Exercise objective: Please return each entry that follows exactly as given, but without pictures.
* * * * * * * * *
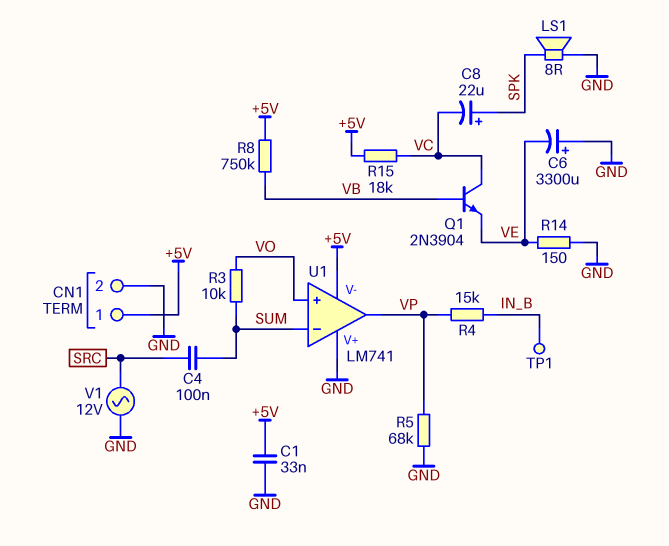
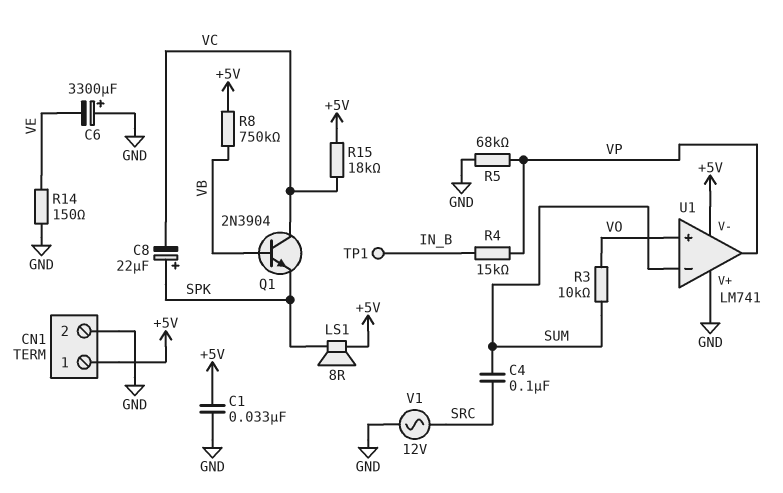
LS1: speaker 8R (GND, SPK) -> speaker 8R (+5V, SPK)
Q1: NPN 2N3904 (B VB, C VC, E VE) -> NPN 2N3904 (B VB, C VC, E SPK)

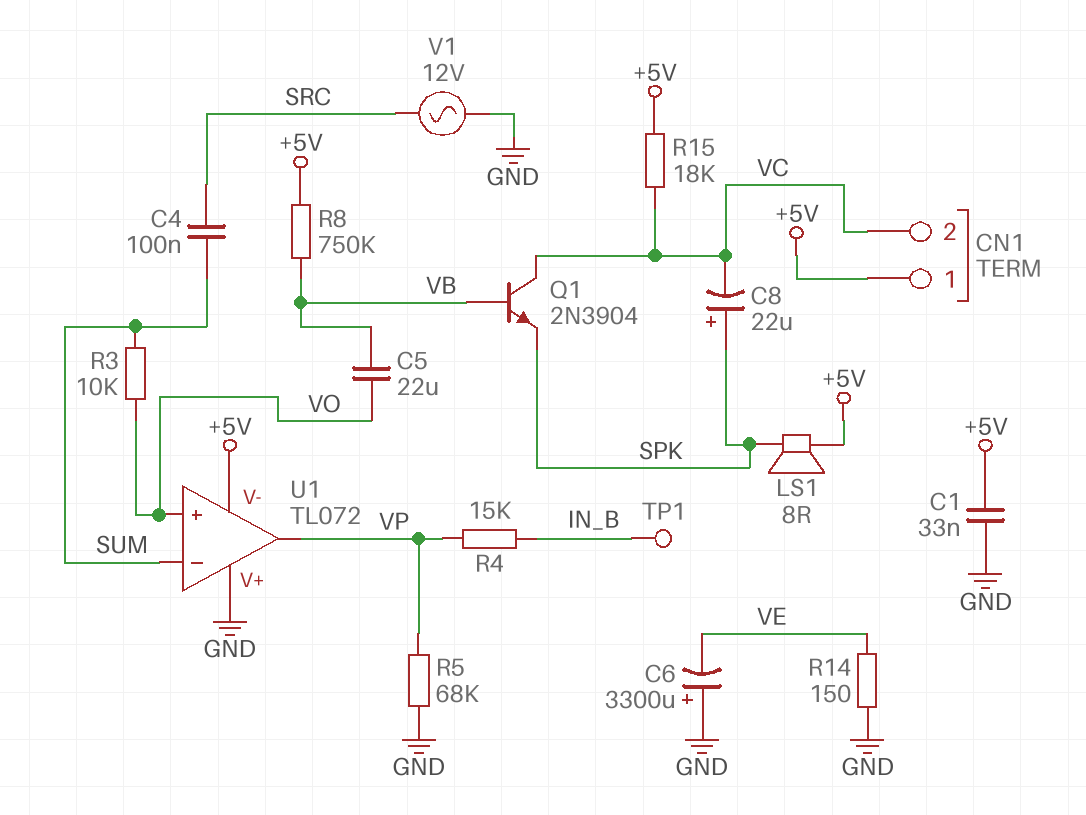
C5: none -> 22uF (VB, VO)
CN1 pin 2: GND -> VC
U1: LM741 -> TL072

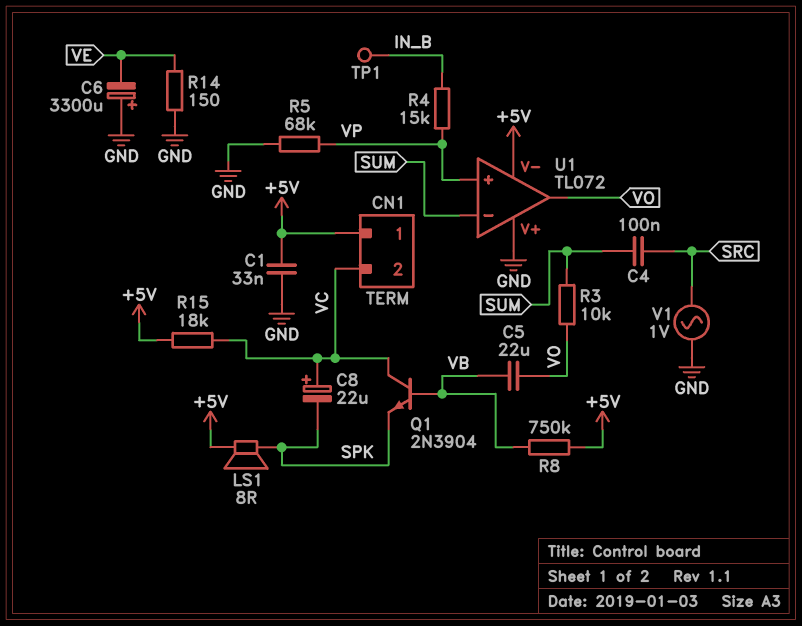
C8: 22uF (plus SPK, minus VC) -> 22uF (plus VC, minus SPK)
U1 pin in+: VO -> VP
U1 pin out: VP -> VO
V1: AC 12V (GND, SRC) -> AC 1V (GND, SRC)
* * * * * * * * *
Answer for the task:
LS1: speaker 8R (GND, SPK) -> speaker 8R (+5V, SPK)
Q1: NPN 2N3904 (B VB, C VC, E VE) -> NPN 2N3904 (B VB, C VC, E SPK)

C5: none -> 22uF (VB, VO)
CN1 pin 2: GND -> VC
U1: LM741 -> TL072

C8: 22uF (plus SPK, minus VC) -> 22uF (plus VC, minus SPK)
U1 pin in+: VO -> VP
U1 pin out: VP -> VO
V1: AC 12V (GND, SRC) -> AC 1V (GND, SRC)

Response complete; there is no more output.